WHAT THIS TASK INVOLVES: Render every line of the material below as a Markdown table with two columns, Row (the row number) and Change (the line itself), leaving out any blank lines.

MATERIALS PROVIDED:

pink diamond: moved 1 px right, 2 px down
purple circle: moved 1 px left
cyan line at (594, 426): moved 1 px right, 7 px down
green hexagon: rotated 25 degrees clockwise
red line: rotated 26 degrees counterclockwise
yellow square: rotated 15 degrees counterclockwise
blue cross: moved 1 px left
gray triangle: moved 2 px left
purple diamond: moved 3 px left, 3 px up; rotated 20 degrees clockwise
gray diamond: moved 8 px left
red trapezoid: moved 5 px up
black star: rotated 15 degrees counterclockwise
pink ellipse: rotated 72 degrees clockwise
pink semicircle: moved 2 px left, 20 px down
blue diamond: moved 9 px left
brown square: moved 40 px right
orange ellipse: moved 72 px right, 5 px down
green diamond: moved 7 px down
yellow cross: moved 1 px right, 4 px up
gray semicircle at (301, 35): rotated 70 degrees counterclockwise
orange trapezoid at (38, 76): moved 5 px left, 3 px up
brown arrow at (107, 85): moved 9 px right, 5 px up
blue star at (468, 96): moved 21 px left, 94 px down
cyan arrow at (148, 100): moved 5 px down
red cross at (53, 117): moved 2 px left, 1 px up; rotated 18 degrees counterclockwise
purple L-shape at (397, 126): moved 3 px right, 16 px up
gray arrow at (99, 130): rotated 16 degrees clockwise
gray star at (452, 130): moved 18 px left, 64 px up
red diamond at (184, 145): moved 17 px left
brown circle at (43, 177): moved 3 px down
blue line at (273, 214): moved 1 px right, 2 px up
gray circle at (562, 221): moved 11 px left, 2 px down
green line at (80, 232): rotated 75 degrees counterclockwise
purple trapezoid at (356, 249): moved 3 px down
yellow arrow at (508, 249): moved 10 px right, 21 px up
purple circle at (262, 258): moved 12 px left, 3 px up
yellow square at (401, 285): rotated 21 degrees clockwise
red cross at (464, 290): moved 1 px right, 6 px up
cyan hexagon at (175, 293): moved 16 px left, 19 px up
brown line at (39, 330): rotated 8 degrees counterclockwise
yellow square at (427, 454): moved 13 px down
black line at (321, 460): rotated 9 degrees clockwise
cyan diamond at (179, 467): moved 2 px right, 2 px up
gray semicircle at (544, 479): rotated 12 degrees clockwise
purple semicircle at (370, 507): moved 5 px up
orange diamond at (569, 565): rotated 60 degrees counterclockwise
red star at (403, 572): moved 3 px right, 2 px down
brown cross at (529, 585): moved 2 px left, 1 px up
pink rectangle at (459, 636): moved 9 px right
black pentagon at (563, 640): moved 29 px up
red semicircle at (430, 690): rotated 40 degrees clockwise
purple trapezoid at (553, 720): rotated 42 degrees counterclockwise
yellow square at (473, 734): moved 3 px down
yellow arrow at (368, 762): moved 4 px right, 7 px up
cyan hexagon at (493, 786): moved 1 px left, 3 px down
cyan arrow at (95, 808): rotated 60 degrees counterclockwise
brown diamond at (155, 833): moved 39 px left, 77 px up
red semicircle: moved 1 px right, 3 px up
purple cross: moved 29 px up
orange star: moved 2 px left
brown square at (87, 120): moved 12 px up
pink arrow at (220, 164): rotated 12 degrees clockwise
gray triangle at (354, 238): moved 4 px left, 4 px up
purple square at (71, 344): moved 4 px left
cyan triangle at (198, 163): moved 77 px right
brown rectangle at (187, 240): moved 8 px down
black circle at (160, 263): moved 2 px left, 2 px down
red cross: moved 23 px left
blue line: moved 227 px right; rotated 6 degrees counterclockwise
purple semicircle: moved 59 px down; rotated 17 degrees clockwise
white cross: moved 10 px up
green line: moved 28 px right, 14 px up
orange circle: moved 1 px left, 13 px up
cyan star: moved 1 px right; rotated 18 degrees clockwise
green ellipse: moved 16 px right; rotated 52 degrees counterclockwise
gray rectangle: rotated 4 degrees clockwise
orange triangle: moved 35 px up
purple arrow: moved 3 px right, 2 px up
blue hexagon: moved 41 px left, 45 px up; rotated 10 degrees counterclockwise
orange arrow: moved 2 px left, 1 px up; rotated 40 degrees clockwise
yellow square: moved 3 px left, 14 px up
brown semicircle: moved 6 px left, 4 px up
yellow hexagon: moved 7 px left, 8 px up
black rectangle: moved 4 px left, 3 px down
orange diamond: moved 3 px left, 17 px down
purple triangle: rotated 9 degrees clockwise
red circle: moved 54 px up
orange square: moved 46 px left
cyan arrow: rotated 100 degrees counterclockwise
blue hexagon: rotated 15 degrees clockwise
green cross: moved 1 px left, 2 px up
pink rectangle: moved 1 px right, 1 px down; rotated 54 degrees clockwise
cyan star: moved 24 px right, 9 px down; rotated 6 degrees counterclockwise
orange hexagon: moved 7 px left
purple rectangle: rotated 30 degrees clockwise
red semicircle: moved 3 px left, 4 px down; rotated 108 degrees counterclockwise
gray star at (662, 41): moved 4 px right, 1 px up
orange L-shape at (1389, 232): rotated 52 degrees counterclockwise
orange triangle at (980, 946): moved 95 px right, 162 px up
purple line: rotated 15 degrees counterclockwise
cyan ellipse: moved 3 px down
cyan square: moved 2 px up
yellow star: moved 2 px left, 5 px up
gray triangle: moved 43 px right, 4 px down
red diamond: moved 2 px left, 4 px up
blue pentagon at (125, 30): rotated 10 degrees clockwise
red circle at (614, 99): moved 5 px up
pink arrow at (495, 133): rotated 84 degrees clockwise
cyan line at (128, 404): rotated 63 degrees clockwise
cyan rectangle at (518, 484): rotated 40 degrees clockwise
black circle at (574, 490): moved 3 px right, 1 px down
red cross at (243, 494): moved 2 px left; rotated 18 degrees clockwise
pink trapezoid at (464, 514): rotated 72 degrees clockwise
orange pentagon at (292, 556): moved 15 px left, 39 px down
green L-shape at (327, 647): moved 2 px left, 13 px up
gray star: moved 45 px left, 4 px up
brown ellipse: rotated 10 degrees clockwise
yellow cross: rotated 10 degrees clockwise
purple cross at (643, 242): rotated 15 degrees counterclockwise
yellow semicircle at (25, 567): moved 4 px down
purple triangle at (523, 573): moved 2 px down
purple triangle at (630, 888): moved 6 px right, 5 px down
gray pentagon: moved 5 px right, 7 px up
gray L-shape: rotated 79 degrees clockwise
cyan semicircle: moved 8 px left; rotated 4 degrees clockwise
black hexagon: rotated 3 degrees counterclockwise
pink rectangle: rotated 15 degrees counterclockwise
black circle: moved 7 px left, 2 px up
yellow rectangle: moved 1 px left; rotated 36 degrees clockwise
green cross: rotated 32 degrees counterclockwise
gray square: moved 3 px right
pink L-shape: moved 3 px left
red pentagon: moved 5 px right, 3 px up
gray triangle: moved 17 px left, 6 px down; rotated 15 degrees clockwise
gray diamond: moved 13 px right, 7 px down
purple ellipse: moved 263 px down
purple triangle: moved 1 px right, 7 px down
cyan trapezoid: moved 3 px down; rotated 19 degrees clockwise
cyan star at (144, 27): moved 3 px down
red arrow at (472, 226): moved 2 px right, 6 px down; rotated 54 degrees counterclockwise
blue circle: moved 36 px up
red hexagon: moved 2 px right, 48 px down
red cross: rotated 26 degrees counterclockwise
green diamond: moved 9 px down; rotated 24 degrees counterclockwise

ANSWER TO THIS PROBLEM:
| Row | Change |
|---|---|
| 1 | pink diamond: moved 1 px right, 2 px down |
| 2 | purple circle: moved 1 px left |
| 3 | cyan line at (594, 426): moved 1 px right, 7 px down |
| 4 | green hexagon: rotated 25 degrees clockwise |
| 5 | red line: rotated 26 degrees counterclockwise |
| 6 | yellow square: rotated 15 degrees counterclockwise |
| 7 | blue cross: moved 1 px left |
| 8 | gray triangle: moved 2 px left |
| 9 | purple diamond: moved 3 px left, 3 px up; rotated 20 degrees clockwise |
| 10 | gray diamond: moved 8 px left |
| 11 | red trapezoid: moved 5 px up |
| 12 | black star: rotated 15 degrees counterclockwise |
| 13 | pink ellipse: rotated 72 degrees clockwise |
| 14 | pink semicircle: moved 2 px left, 20 px down |
| 15 | blue diamond: moved 9 px left |
| 16 | brown square: moved 40 px right |
| 17 | orange ellipse: moved 72 px right, 5 px down |
| 18 | green diamond: moved 7 px down |
| 19 | yellow cross: moved 1 px right, 4 px up |
| 20 | gray semicircle at (301, 35): rotated 70 degrees counterclockwise |
| 21 | orange trapezoid at (38, 76): moved 5 px left, 3 px up |
| 22 | brown arrow at (107, 85): moved 9 px right, 5 px up |
| 23 | blue star at (468, 96): moved 21 px left, 94 px down |
| 24 | cyan arrow at (148, 100): moved 5 px down |
| 25 | red cross at (53, 117): moved 2 px left, 1 px up; rotated 18 degrees counterclockwise |
| 26 | purple L-shape at (397, 126): moved 3 px right, 16 px up |
| 27 | gray arrow at (99, 130): rotated 16 degrees clockwise |
| 28 | gray star at (452, 130): moved 18 px left, 64 px up |
| 29 | red diamond at (184, 145): moved 17 px left |
| 30 | brown circle at (43, 177): moved 3 px down |
| 31 | blue line at (273, 214): moved 1 px right, 2 px up |
| 32 | gray circle at (562, 221): moved 11 px left, 2 px down |
| 33 | green line at (80, 232): rotated 75 degrees counterclockwise |
| 34 | purple trapezoid at (356, 249): moved 3 px down |
| 35 | yellow arrow at (508, 249): moved 10 px right, 21 px up |
| 36 | purple circle at (262, 258): moved 12 px left, 3 px up |
| 37 | yellow square at (401, 285): rotated 21 degrees clockwise |
| 38 | red cross at (464, 290): moved 1 px right, 6 px up |
| 39 | cyan hexagon at (175, 293): moved 16 px left, 19 px up |
| 40 | brown line at (39, 330): rotated 8 degrees counterclockwise |
| 41 | yellow square at (427, 454): moved 13 px down |
| 42 | black line at (321, 460): rotated 9 degrees clockwise |
| 43 | cyan diamond at (179, 467): moved 2 px right, 2 px up |
| 44 | gray semicircle at (544, 479): rotated 12 degrees clockwise |
| 45 | purple semicircle at (370, 507): moved 5 px up |
| 46 | orange diamond at (569, 565): rotated 60 degrees counterclockwise |
| 47 | red star at (403, 572): moved 3 px right, 2 px down |
| 48 | brown cross at (529, 585): moved 2 px left, 1 px up |
| 49 | pink rectangle at (459, 636): moved 9 px right |
| 50 | black pentagon at (563, 640): moved 29 px up |
| 51 | red semicircle at (430, 690): rotated 40 degrees clockwise |
| 52 | purple trapezoid at (553, 720): rotated 42 degrees counterclockwise |
| 53 | yellow square at (473, 734): moved 3 px down |
| 54 | yellow arrow at (368, 762): moved 4 px right, 7 px up |
| 55 | cyan hexagon at (493, 786): moved 1 px left, 3 px down |
| 56 | cyan arrow at (95, 808): rotated 60 degrees counterclockwise |
| 57 | brown diamond at (155, 833): moved 39 px left, 77 px up |
| 58 | red semicircle: moved 1 px right, 3 px up |
| 59 | purple cross: moved 29 px up |
| 60 | orange star: moved 2 px left |
| 61 | brown square at (87, 120): moved 12 px up |
| 62 | pink arrow at (220, 164): rotated 12 degrees clockwise |
| 63 | gray triangle at (354, 238): moved 4 px left, 4 px up |
| 64 | purple square at (71, 344): moved 4 px left |
| 65 | cyan triangle at (198, 163): moved 77 px right |
| 66 | brown rectangle at (187, 240): moved 8 px down |
| 67 | black circle at (160, 263): moved 2 px left, 2 px down |
| 68 | red cross: moved 23 px left |
| 69 | blue line: moved 227 px right; rotated 6 degrees counterclockwise |
| 70 | purple semicircle: moved 59 px down; rotated 17 degrees clockwise |
| 71 | white cross: moved 10 px up |
| 72 | green line: moved 28 px right, 14 px up |
| 73 | orange circle: moved 1 px left, 13 px up |
| 74 | cyan star: moved 1 px right; rotated 18 degrees clockwise |
| 75 | green ellipse: moved 16 px right; rotated 52 degrees counterclockwise |
| 76 | gray rectangle: rotated 4 degrees clockwise |
| 77 | orange triangle: moved 35 px up |
| 78 | purple arrow: moved 3 px right, 2 px up |
| 79 | blue hexagon: moved 41 px left, 45 px up; rotated 10 degrees counterclockwise |
| 80 | orange arrow: moved 2 px left, 1 px up; rotated 40 degrees clockwise |
| 81 | yellow square: moved 3 px left, 14 px up |
| 82 | brown semicircle: moved 6 px left, 4 px up |
| 83 | yellow hexagon: moved 7 px left, 8 px up |
| 84 | black rectangle: moved 4 px left, 3 px down |
| 85 | orange diamond: moved 3 px left, 17 px down |
| 86 | purple triangle: rotated 9 degrees clockwise |
| 87 | red circle: moved 54 px up |
| 88 | orange square: moved 46 px left |
| 89 | cyan arrow: rotated 100 degrees counterclockwise |
| 90 | blue hexagon: rotated 15 degrees clockwise |
| 91 | green cross: moved 1 px left, 2 px up |
| 92 | pink rectangle: moved 1 px right, 1 px down; rotated 54 degrees clockwise |
| 93 | cyan star: moved 24 px right, 9 px down; rotated 6 degrees counterclockwise |
| 94 | orange hexagon: moved 7 px left |
| 95 | purple rectangle: rotated 30 degrees clockwise |
| 96 | red semicircle: moved 3 px left, 4 px down; rotated 108 degrees counterclockwise |
| 97 | gray star at (662, 41): moved 4 px right, 1 px up |
| 98 | orange L-shape at (1389, 232): rotated 52 degrees counterclockwise |
| 99 | orange triangle at (980, 946): moved 95 px right, 162 px up |
| 100 | purple line: rotated 15 degrees counterclockwise |
| 101 | cyan ellipse: moved 3 px down |
| 102 | cyan square: moved 2 px up |
| 103 | yellow star: moved 2 px left, 5 px up |
| 104 | gray triangle: moved 43 px right, 4 px down |
| 105 | red diamond: moved 2 px left, 4 px up |
| 106 | blue pentagon at (125, 30): rotated 10 degrees clockwise |
| 107 | red circle at (614, 99): moved 5 px up |
| 108 | pink arrow at (495, 133): rotated 84 degrees clockwise |
| 109 | cyan line at (128, 404): rotated 63 degrees clockwise |
| 110 | cyan rectangle at (518, 484): rotated 40 degrees clockwise |
| 111 | black circle at (574, 490): moved 3 px right, 1 px down |
| 112 | red cross at (243, 494): moved 2 px left; rotated 18 degrees clockwise |
| 113 | pink trapezoid at (464, 514): rotated 72 degrees clockwise |
| 114 | orange pentagon at (292, 556): moved 15 px left, 39 px down |
| 115 | green L-shape at (327, 647): moved 2 px left, 13 px up |
| 116 | gray star: moved 45 px left, 4 px up |
| 117 | brown ellipse: rotated 10 degrees clockwise |
| 118 | yellow cross: rotated 10 degrees clockwise |
| 119 | purple cross at (643, 242): rotated 15 degrees counterclockwise |
| 120 | yellow semicircle at (25, 567): moved 4 px down |
| 121 | purple triangle at (523, 573): moved 2 px down |
| 122 | purple triangle at (630, 888): moved 6 px right, 5 px down |
| 123 | gray pentagon: moved 5 px right, 7 px up |
| 124 | gray L-shape: rotated 79 degrees clockwise |
| 125 | cyan semicircle: moved 8 px left; rotated 4 degrees clockwise |
| 126 | black hexagon: rotated 3 degrees counterclockwise |
| 127 | pink rectangle: rotated 15 degrees counterclockwise |
| 128 | black circle: moved 7 px left, 2 px up |
| 129 | yellow rectangle: moved 1 px left; rotated 36 degrees clockwise |
| 130 | green cross: rotated 32 degrees counterclockwise |
| 131 | gray square: moved 3 px right |
| 132 | pink L-shape: moved 3 px left |
| 133 | red pentagon: moved 5 px right, 3 px up |
| 134 | gray triangle: moved 17 px left, 6 px down; rotated 15 degrees clockwise |
| 135 | gray diamond: moved 13 px right, 7 px down |
| 136 | purple ellipse: moved 263 px down |
| 137 | purple triangle: moved 1 px right, 7 px down |
| 138 | cyan trapezoid: moved 3 px down; rotated 19 degrees clockwise |
| 139 | cyan star at (144, 27): moved 3 px down |
| 140 | red arrow at (472, 226): moved 2 px right, 6 px down; rotated 54 degrees counterclockwise |
| 141 | blue circle: moved 36 px up |
| 142 | red hexagon: moved 2 px right, 48 px down |
| 143 | red cross: rotated 26 degrees counterclockwise |
| 144 | green diamond: moved 9 px down; rotated 24 degrees counterclockwise |